- Information supplied -
=======

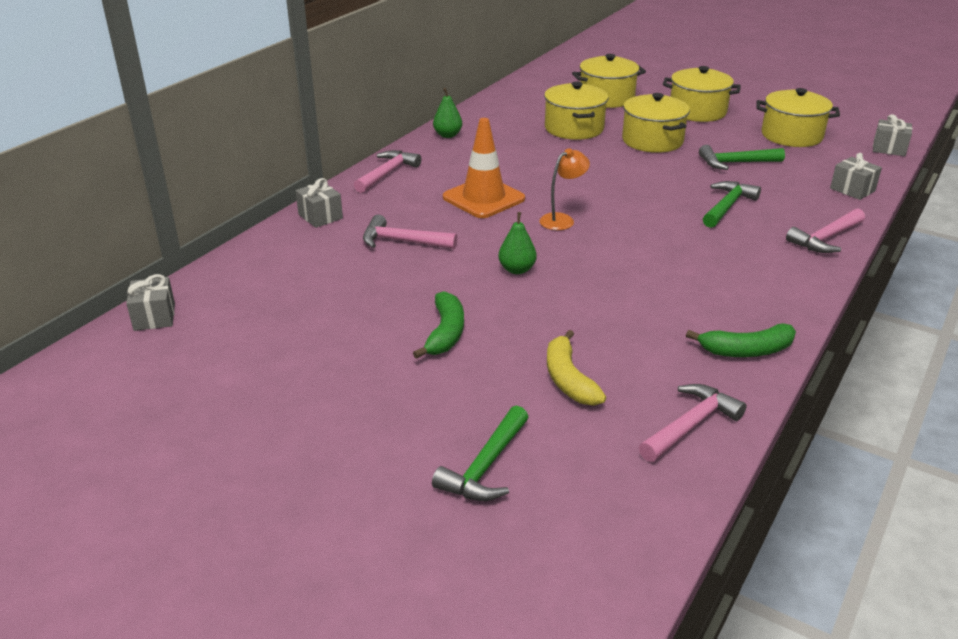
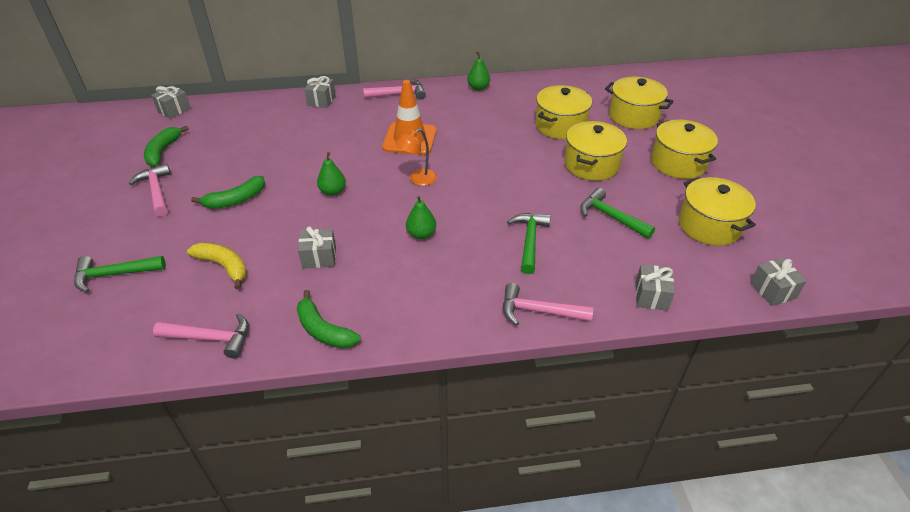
camera: 50 degrees right, 10 degrees up
(248, 354) = (163, 151): none -> green banana
(402, 241) = (323, 138): pink hammer -> pink hammer (156, 191)
(562, 219) = (418, 180): orange lamp -> orange lamp turned 135 degrees clockwise
(568, 379) = (224, 266): yellow banana -> yellow banana turned 90 degrees clockwise
(625, 315) = (319, 257): none -> grey gift
(655, 249) = (421, 234): none -> green pear
(727, 206) = (529, 241): green hammer -> green hammer turned 75 degrees counterclockwise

=======

- What the exercise asks -
Send back the data above word for word, with the pictures left out.

- Task solution -
camera: 50 degrees right, 10 degrees up
(248, 354) = (163, 151): none -> green banana
(402, 241) = (323, 138): pink hammer -> pink hammer (156, 191)
(562, 219) = (418, 180): orange lamp -> orange lamp turned 135 degrees clockwise
(568, 379) = (224, 266): yellow banana -> yellow banana turned 90 degrees clockwise
(625, 315) = (319, 257): none -> grey gift
(655, 249) = (421, 234): none -> green pear
(727, 206) = (529, 241): green hammer -> green hammer turned 75 degrees counterclockwise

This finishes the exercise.